Task statement:
Although the records contain pictures, repeat only the text of every line exactly.

Listed records:
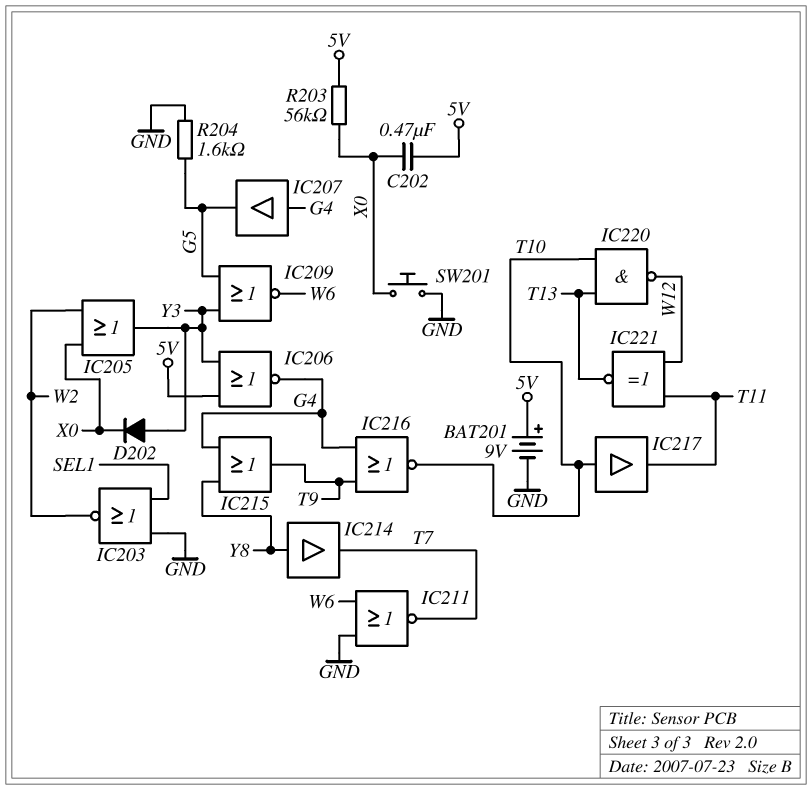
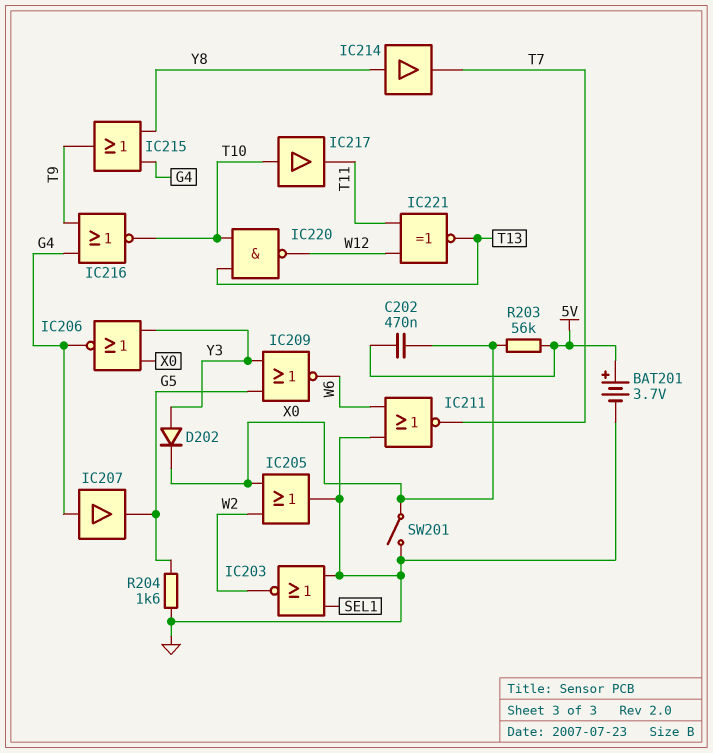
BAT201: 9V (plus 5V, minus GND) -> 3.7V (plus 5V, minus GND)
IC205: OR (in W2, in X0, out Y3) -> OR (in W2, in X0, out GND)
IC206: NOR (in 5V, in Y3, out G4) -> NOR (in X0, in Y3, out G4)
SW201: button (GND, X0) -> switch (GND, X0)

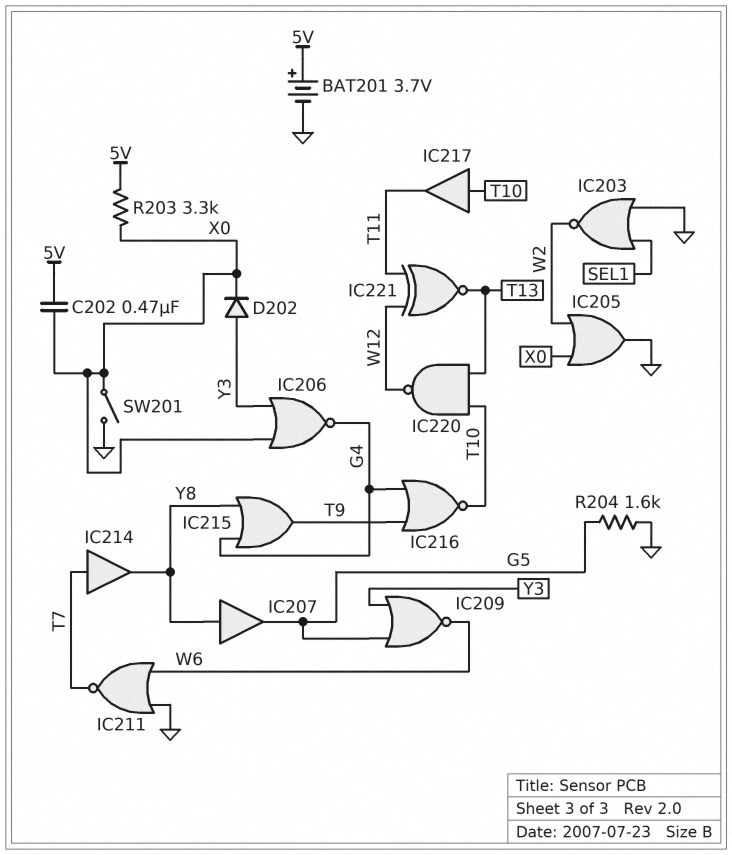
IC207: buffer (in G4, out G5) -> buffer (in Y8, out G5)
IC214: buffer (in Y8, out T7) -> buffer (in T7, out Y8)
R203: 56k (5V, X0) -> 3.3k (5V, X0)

Exercise result:
BAT201: 9V (plus 5V, minus GND) -> 3.7V (plus 5V, minus GND)
IC205: OR (in W2, in X0, out Y3) -> OR (in W2, in X0, out GND)
IC206: NOR (in 5V, in Y3, out G4) -> NOR (in X0, in Y3, out G4)
SW201: button (GND, X0) -> switch (GND, X0)

IC207: buffer (in G4, out G5) -> buffer (in Y8, out G5)
IC214: buffer (in Y8, out T7) -> buffer (in T7, out Y8)
R203: 56k (5V, X0) -> 3.3k (5V, X0)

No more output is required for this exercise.